---------- Exercise data ----------

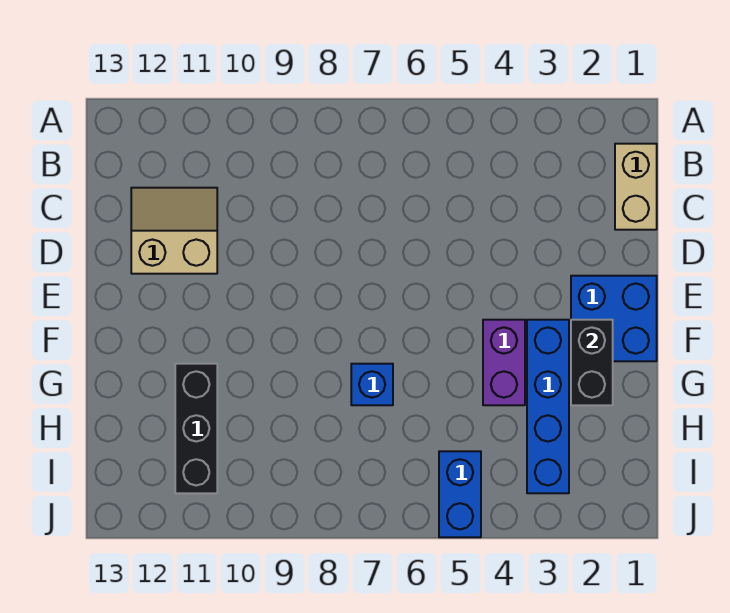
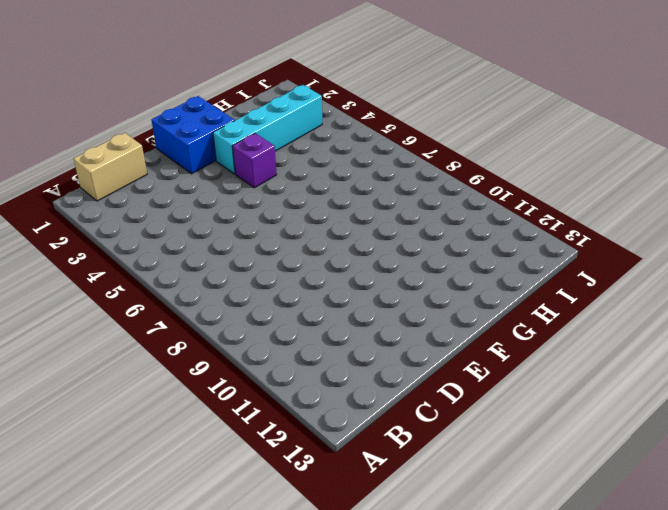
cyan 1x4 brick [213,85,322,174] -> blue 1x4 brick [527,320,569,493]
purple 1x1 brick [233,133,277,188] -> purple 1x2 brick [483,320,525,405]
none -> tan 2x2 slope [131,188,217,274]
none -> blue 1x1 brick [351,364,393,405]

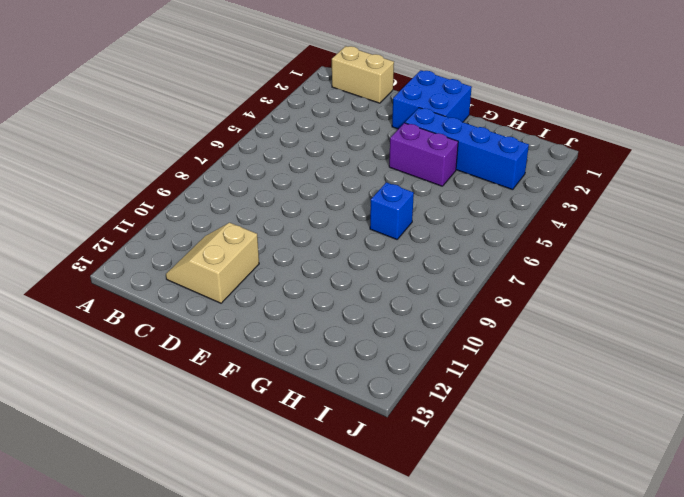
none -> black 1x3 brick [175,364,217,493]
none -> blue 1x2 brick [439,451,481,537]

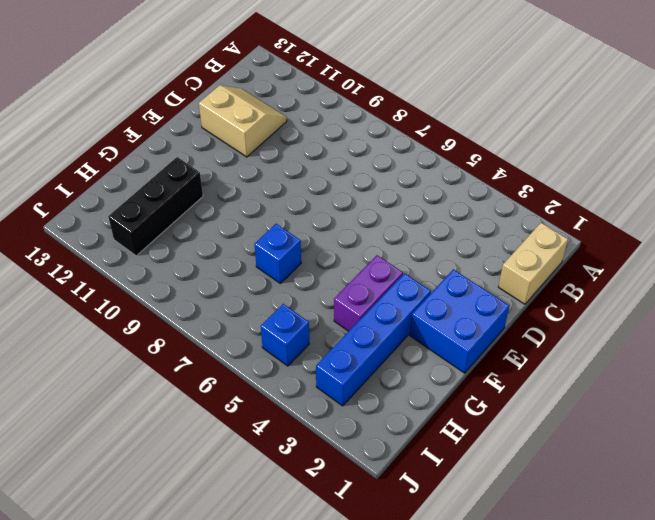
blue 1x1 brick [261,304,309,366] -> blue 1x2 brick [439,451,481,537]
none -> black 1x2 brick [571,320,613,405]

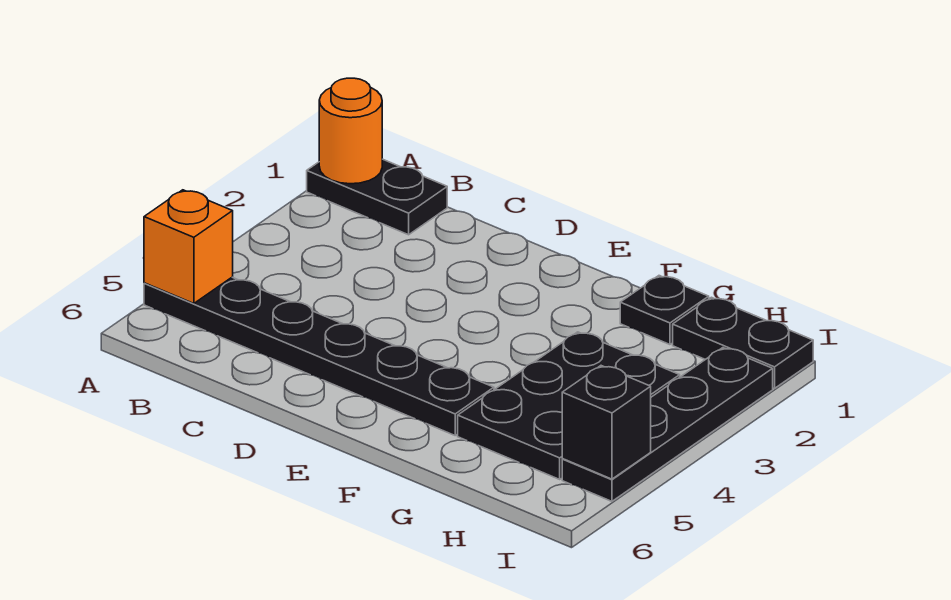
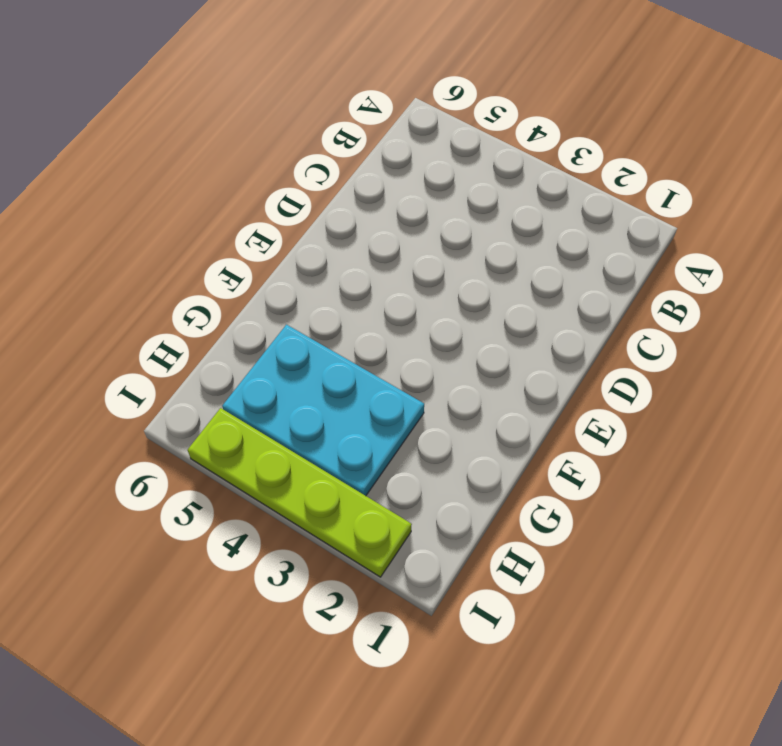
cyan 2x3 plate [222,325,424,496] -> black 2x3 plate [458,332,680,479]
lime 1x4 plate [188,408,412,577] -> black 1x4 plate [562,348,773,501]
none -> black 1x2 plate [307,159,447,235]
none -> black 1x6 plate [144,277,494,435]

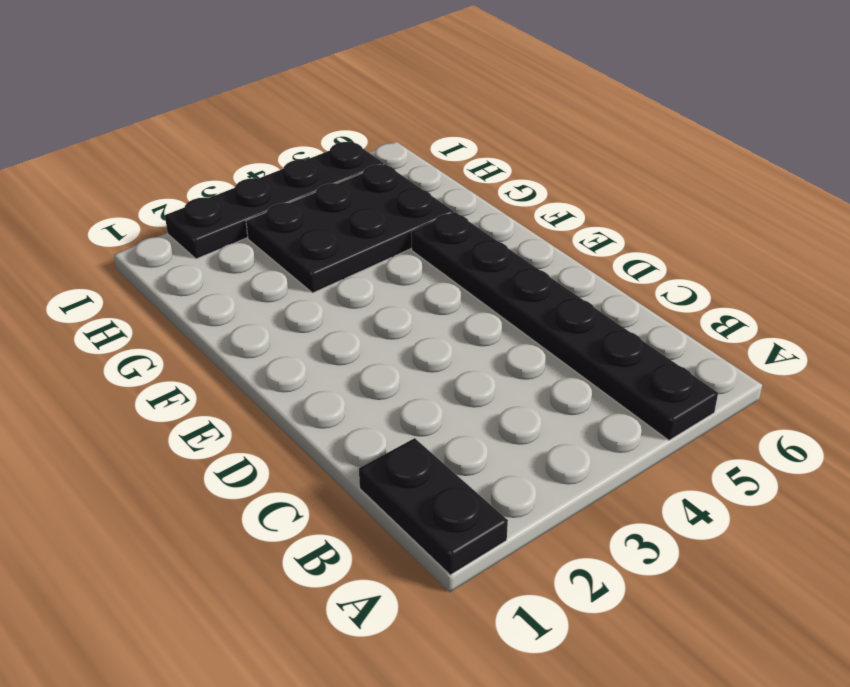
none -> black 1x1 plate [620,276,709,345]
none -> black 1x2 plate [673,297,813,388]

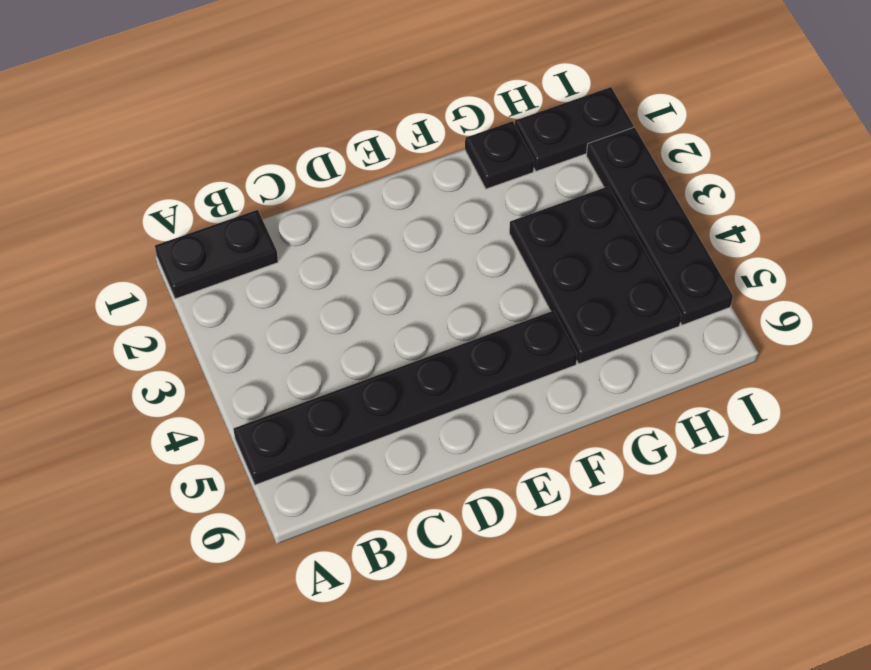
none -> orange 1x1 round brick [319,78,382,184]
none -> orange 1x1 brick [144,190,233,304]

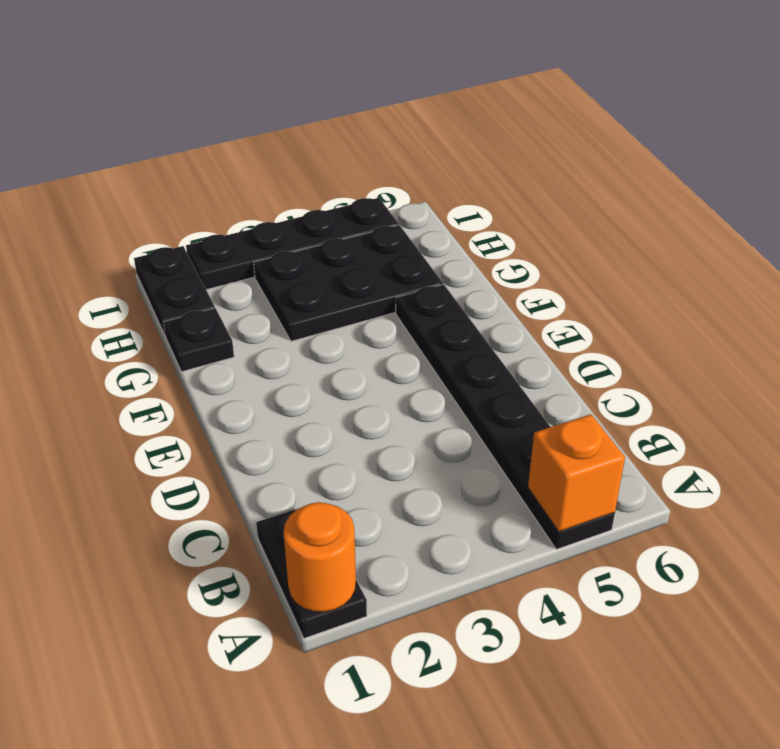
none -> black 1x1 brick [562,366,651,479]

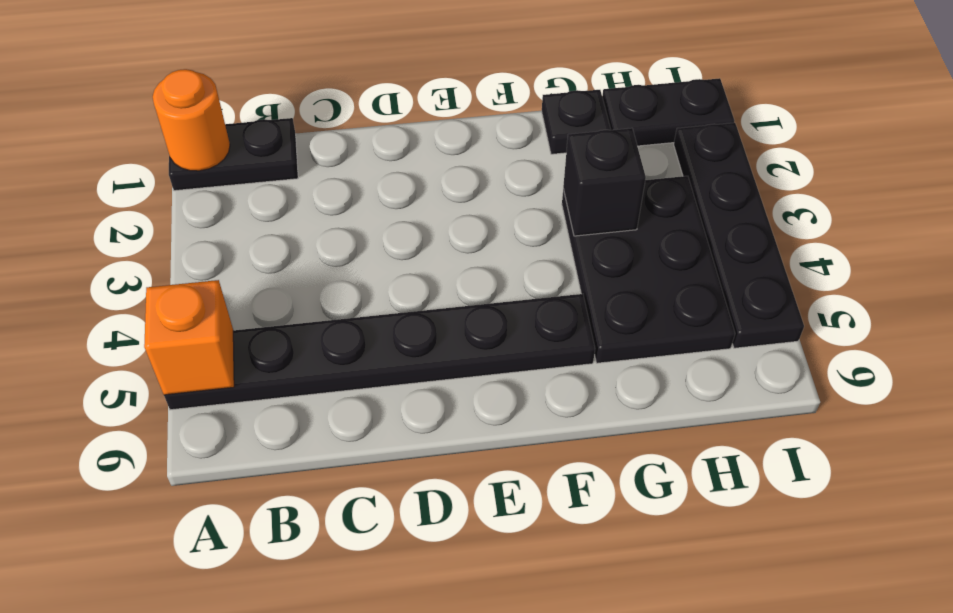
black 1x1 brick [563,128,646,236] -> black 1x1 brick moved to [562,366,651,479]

----------

What is needed:
Every line of the records must come back unchanged, except that pictures are dropped.

Exercise output:
cyan 1x4 brick [213,85,322,174] -> blue 1x4 brick [527,320,569,493]
purple 1x1 brick [233,133,277,188] -> purple 1x2 brick [483,320,525,405]
none -> tan 2x2 slope [131,188,217,274]
none -> blue 1x1 brick [351,364,393,405]

none -> black 1x3 brick [175,364,217,493]
none -> blue 1x2 brick [439,451,481,537]

blue 1x1 brick [261,304,309,366] -> blue 1x2 brick [439,451,481,537]
none -> black 1x2 brick [571,320,613,405]

cyan 2x3 plate [222,325,424,496] -> black 2x3 plate [458,332,680,479]
lime 1x4 plate [188,408,412,577] -> black 1x4 plate [562,348,773,501]
none -> black 1x2 plate [307,159,447,235]
none -> black 1x6 plate [144,277,494,435]

none -> black 1x1 plate [620,276,709,345]
none -> black 1x2 plate [673,297,813,388]

none -> orange 1x1 round brick [319,78,382,184]
none -> orange 1x1 brick [144,190,233,304]

none -> black 1x1 brick [562,366,651,479]

black 1x1 brick [563,128,646,236] -> black 1x1 brick moved to [562,366,651,479]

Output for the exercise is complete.